Content starts

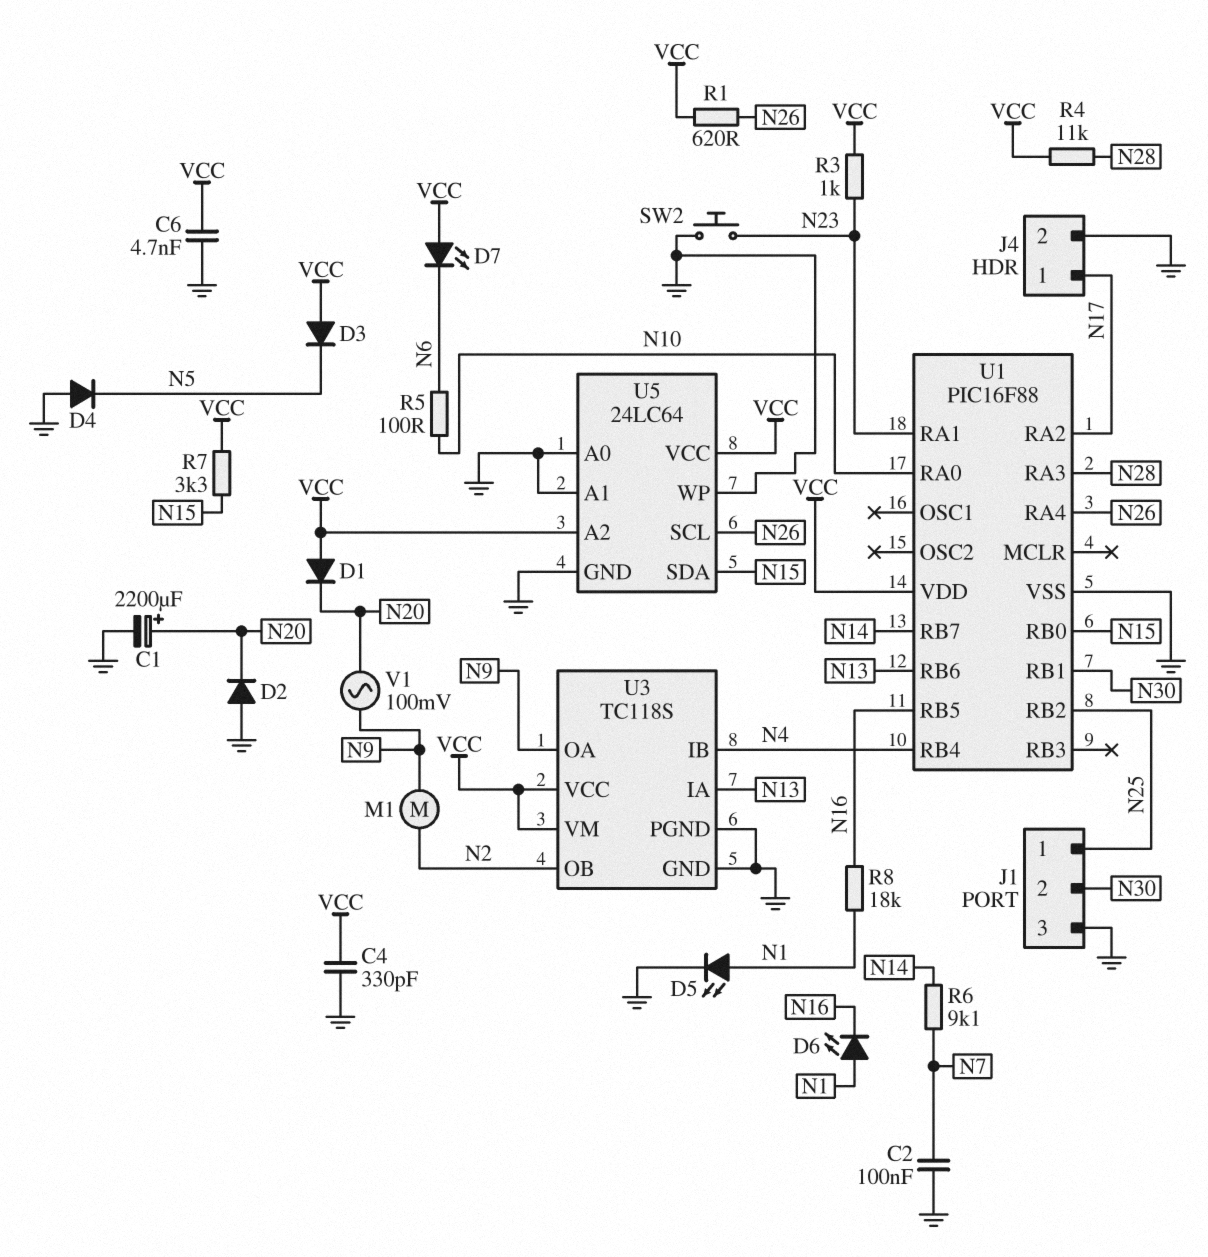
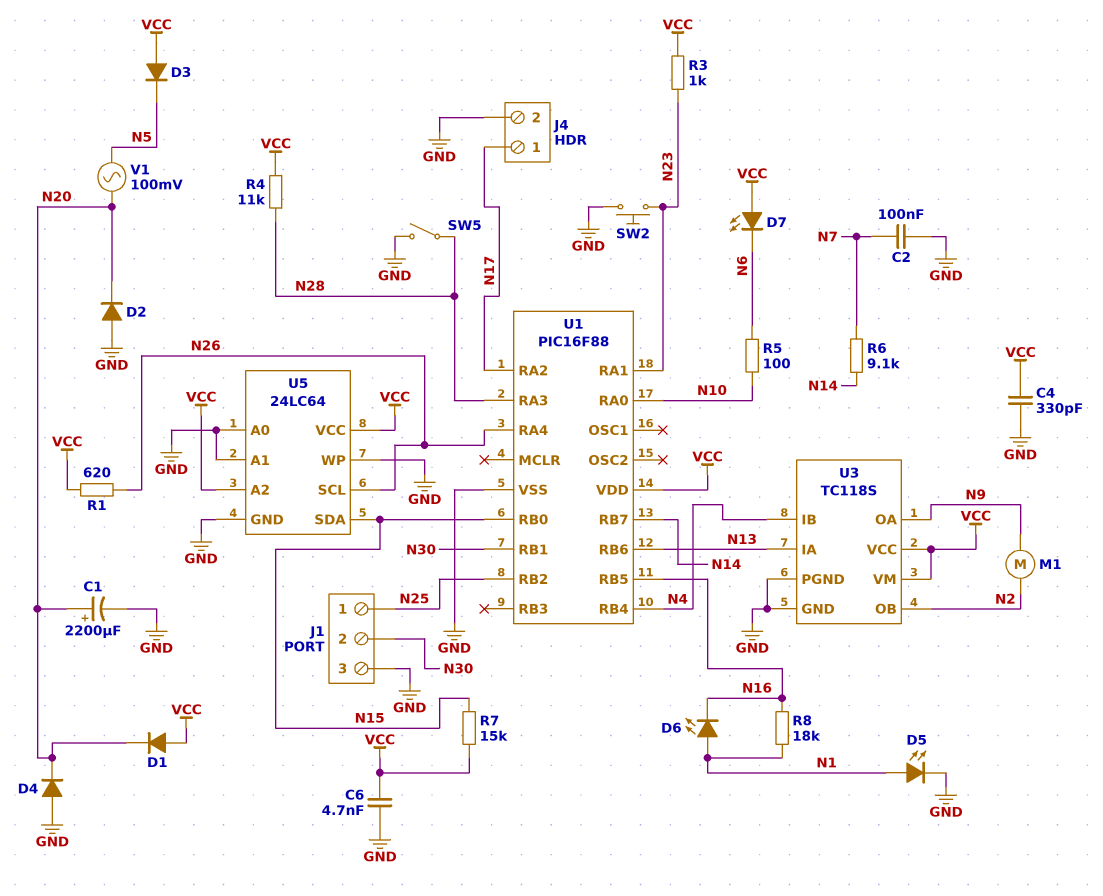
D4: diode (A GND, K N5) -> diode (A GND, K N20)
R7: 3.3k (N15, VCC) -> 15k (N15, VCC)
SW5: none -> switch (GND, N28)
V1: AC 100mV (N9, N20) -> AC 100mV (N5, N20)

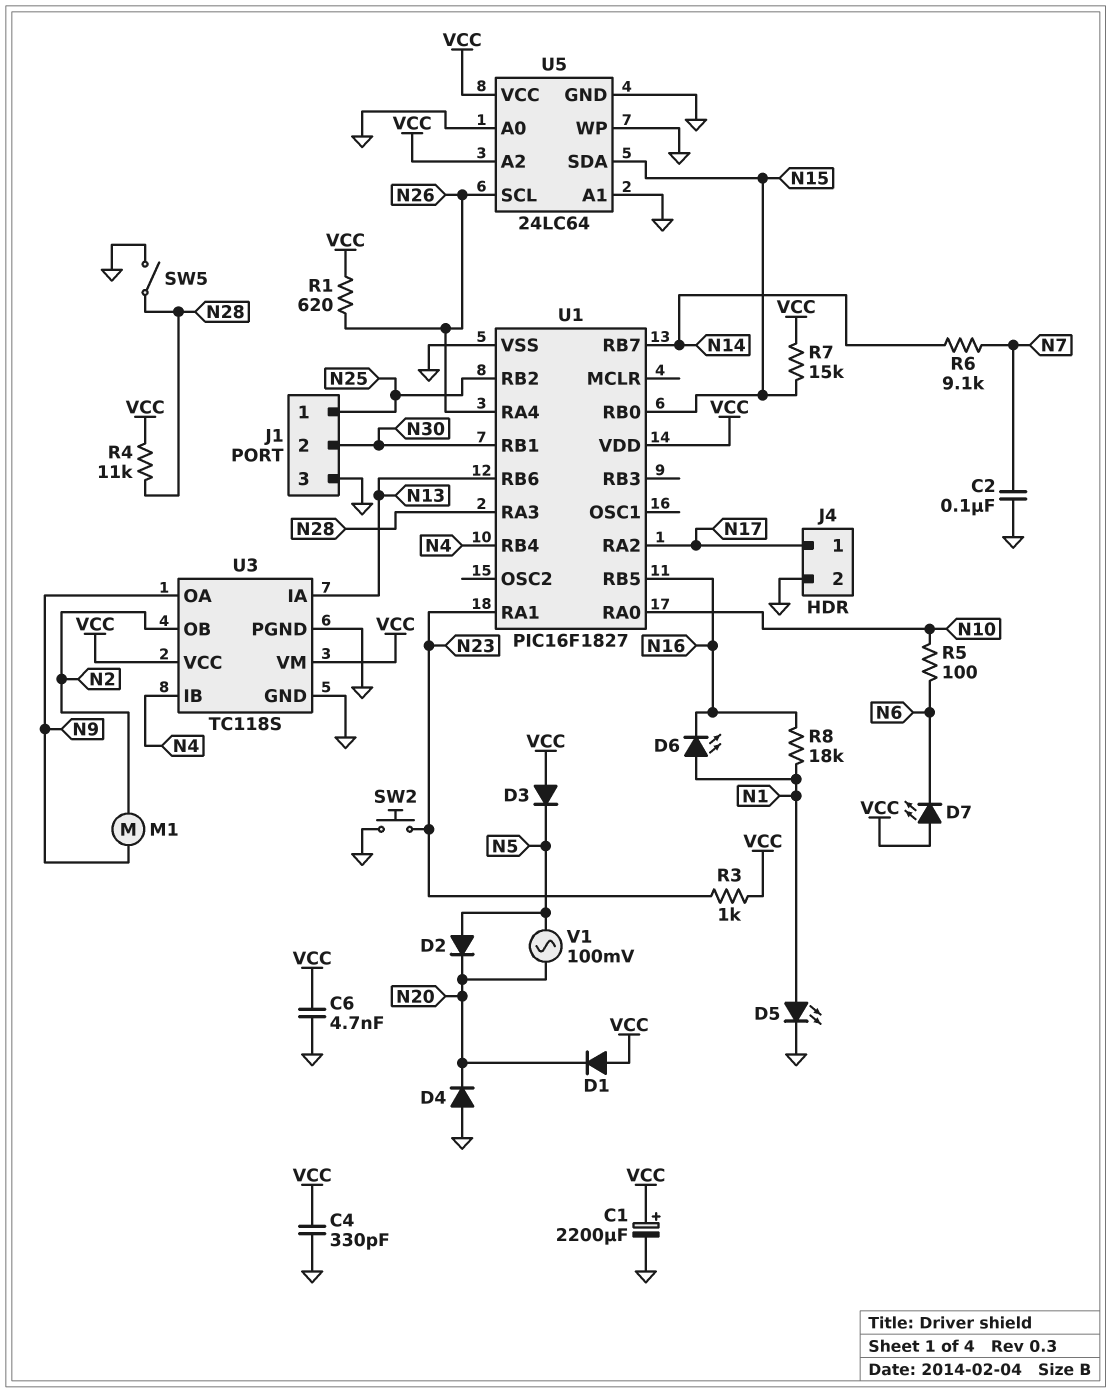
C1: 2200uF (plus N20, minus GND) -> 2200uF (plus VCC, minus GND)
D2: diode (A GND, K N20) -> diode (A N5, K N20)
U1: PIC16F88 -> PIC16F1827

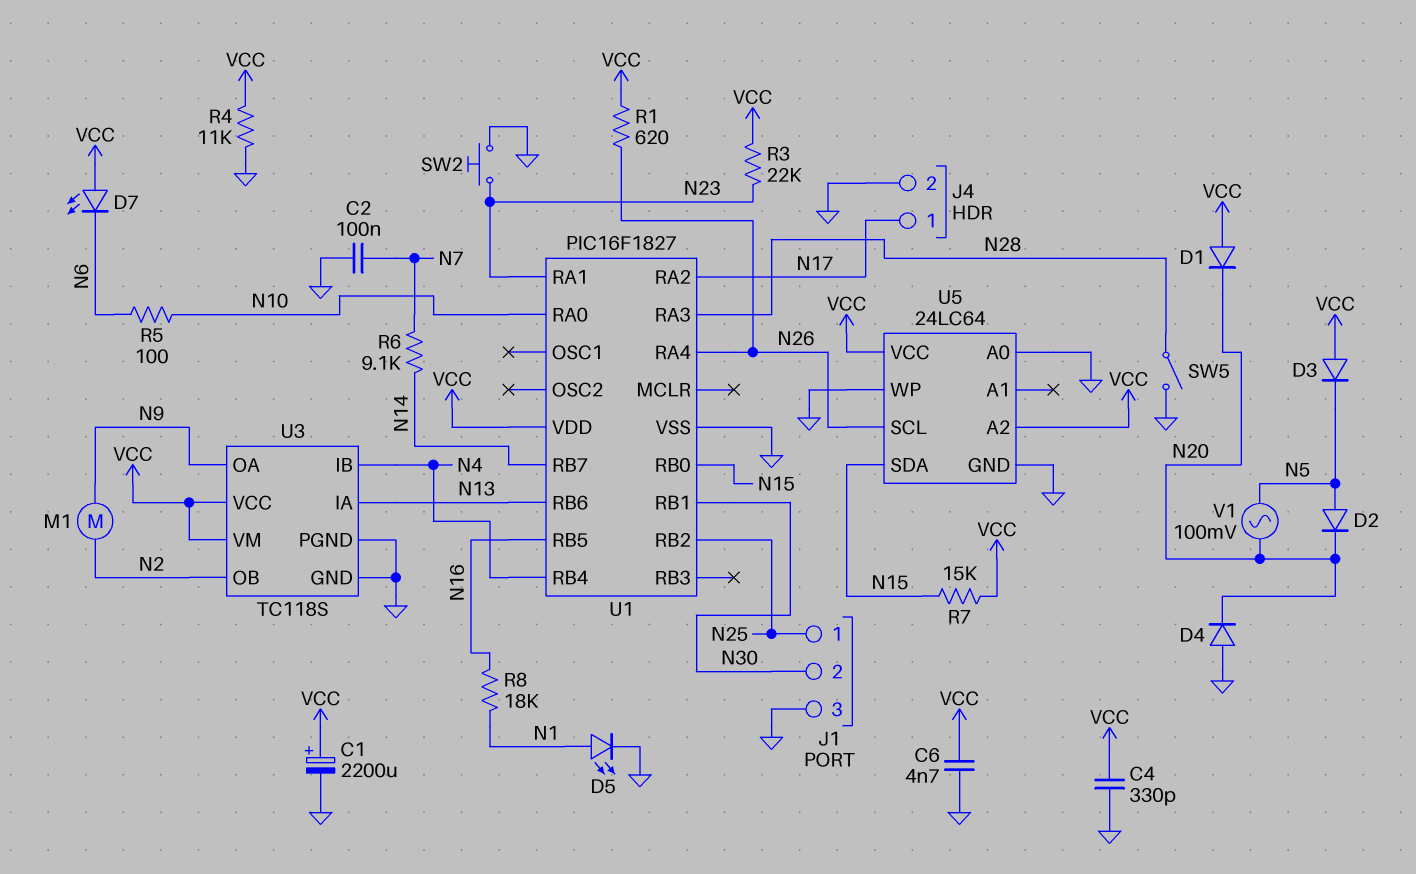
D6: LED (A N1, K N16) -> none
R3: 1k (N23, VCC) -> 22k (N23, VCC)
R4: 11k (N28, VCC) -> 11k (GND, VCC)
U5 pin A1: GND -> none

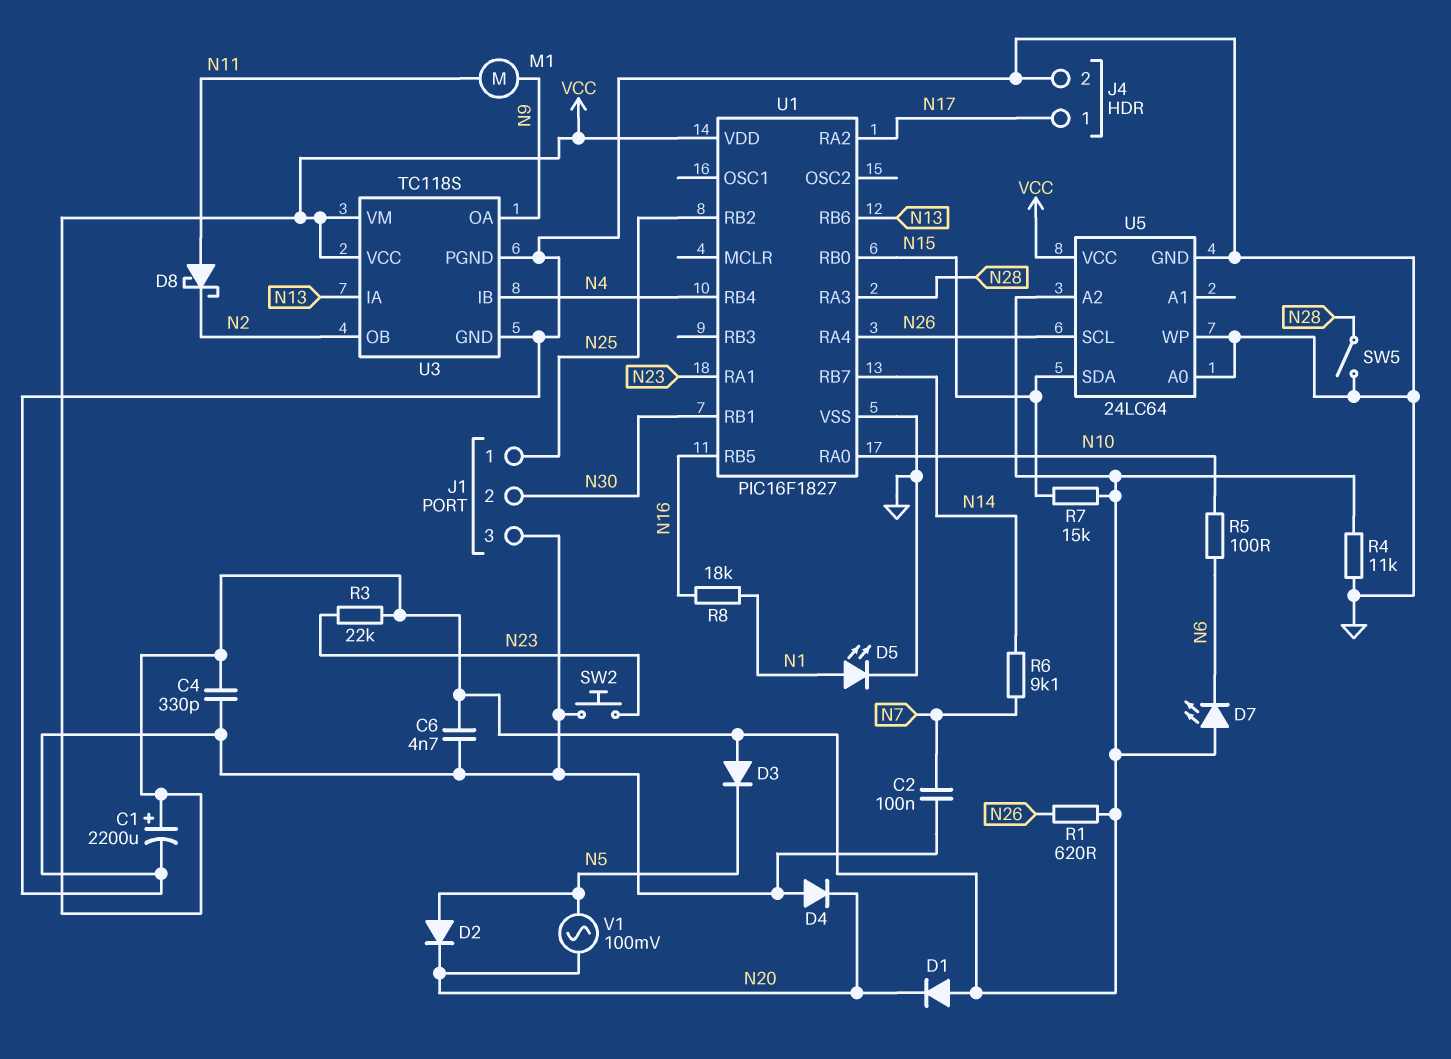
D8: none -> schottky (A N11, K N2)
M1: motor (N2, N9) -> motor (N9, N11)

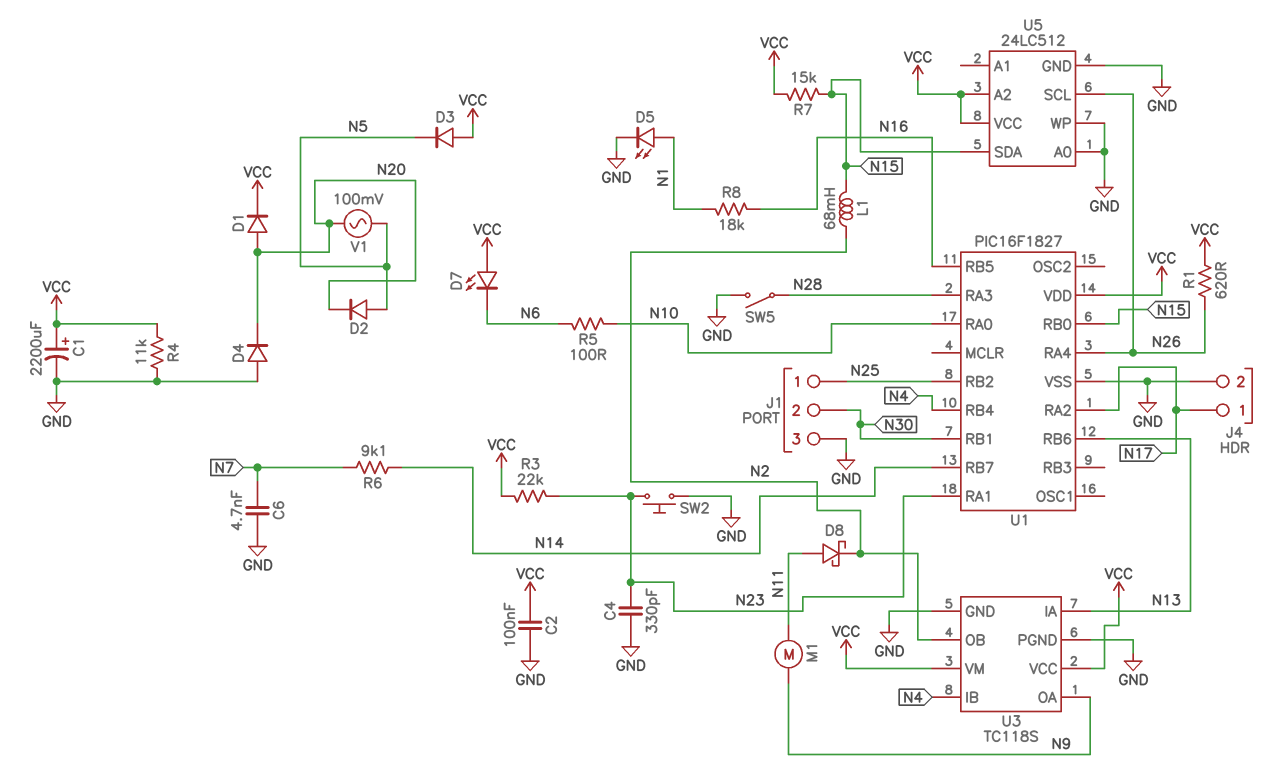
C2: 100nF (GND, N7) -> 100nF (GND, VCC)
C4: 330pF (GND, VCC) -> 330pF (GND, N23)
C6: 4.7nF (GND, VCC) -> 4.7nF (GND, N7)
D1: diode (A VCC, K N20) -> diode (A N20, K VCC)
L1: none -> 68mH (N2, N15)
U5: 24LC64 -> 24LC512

Content ends

_Task to complete:_ Copy the listing verbatim, omitting images.

_Result of this task:_
D4: diode (A GND, K N5) -> diode (A GND, K N20)
R7: 3.3k (N15, VCC) -> 15k (N15, VCC)
SW5: none -> switch (GND, N28)
V1: AC 100mV (N9, N20) -> AC 100mV (N5, N20)

C1: 2200uF (plus N20, minus GND) -> 2200uF (plus VCC, minus GND)
D2: diode (A GND, K N20) -> diode (A N5, K N20)
U1: PIC16F88 -> PIC16F1827

D6: LED (A N1, K N16) -> none
R3: 1k (N23, VCC) -> 22k (N23, VCC)
R4: 11k (N28, VCC) -> 11k (GND, VCC)
U5 pin A1: GND -> none

D8: none -> schottky (A N11, K N2)
M1: motor (N2, N9) -> motor (N9, N11)

C2: 100nF (GND, N7) -> 100nF (GND, VCC)
C4: 330pF (GND, VCC) -> 330pF (GND, N23)
C6: 4.7nF (GND, VCC) -> 4.7nF (GND, N7)
D1: diode (A VCC, K N20) -> diode (A N20, K VCC)
L1: none -> 68mH (N2, N15)
U5: 24LC64 -> 24LC512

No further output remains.